Going through the listing below, tally the lines that contain the word "resized" and give only that figure.
━━━━━━━━━━━━━━━━━━━━
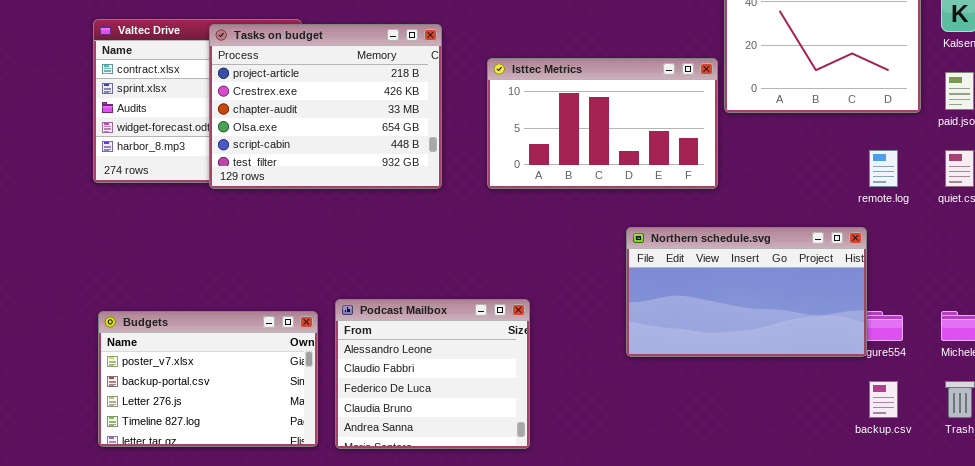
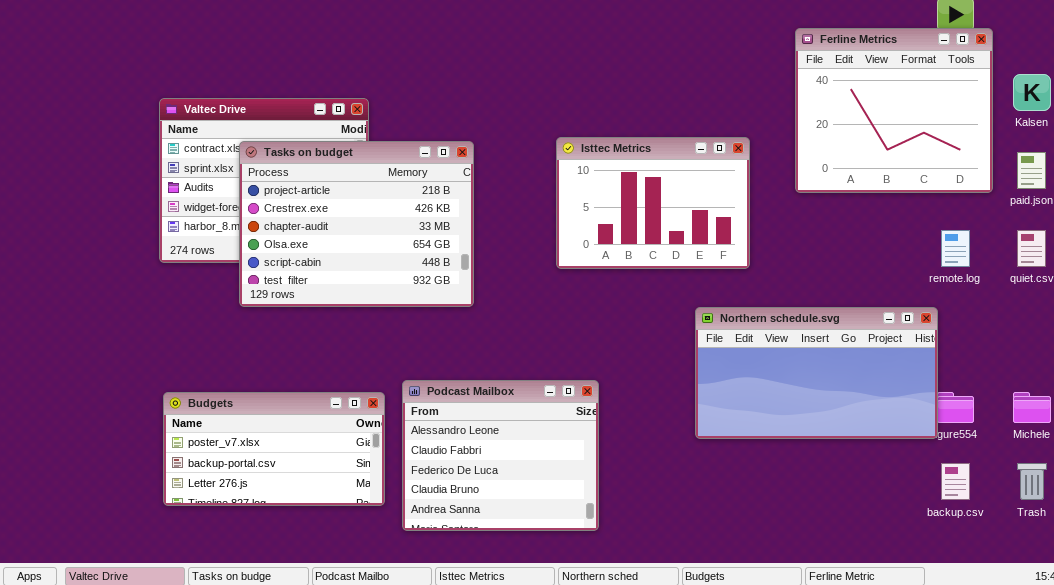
Tasks on budget: [209,24,442,189] -> [239,141,474,307], moved
Isttec Metrics: [487,58,718,189] -> [556,137,750,269], resized
Budgets: [98,311,318,447] -> [163,392,385,506], resized

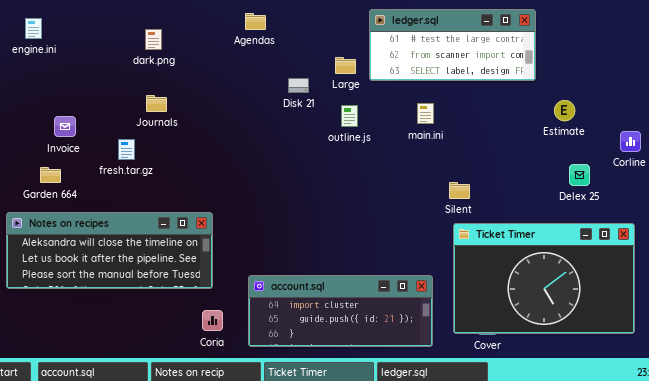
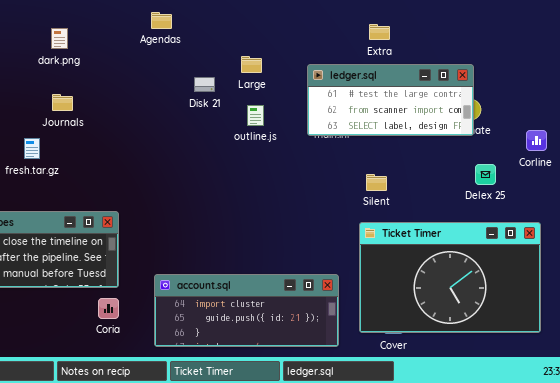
ledger.sql: [369,9,536,81] -> [307,64,474,136], moved
Silent: [449,182,470,199] -> [366,174,387,191], moved
Coria: [202,310,223,331] -> [98,298,119,319], moved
━━━━━━━━━━━━━━━━━━━━
→ **Task answer**: 2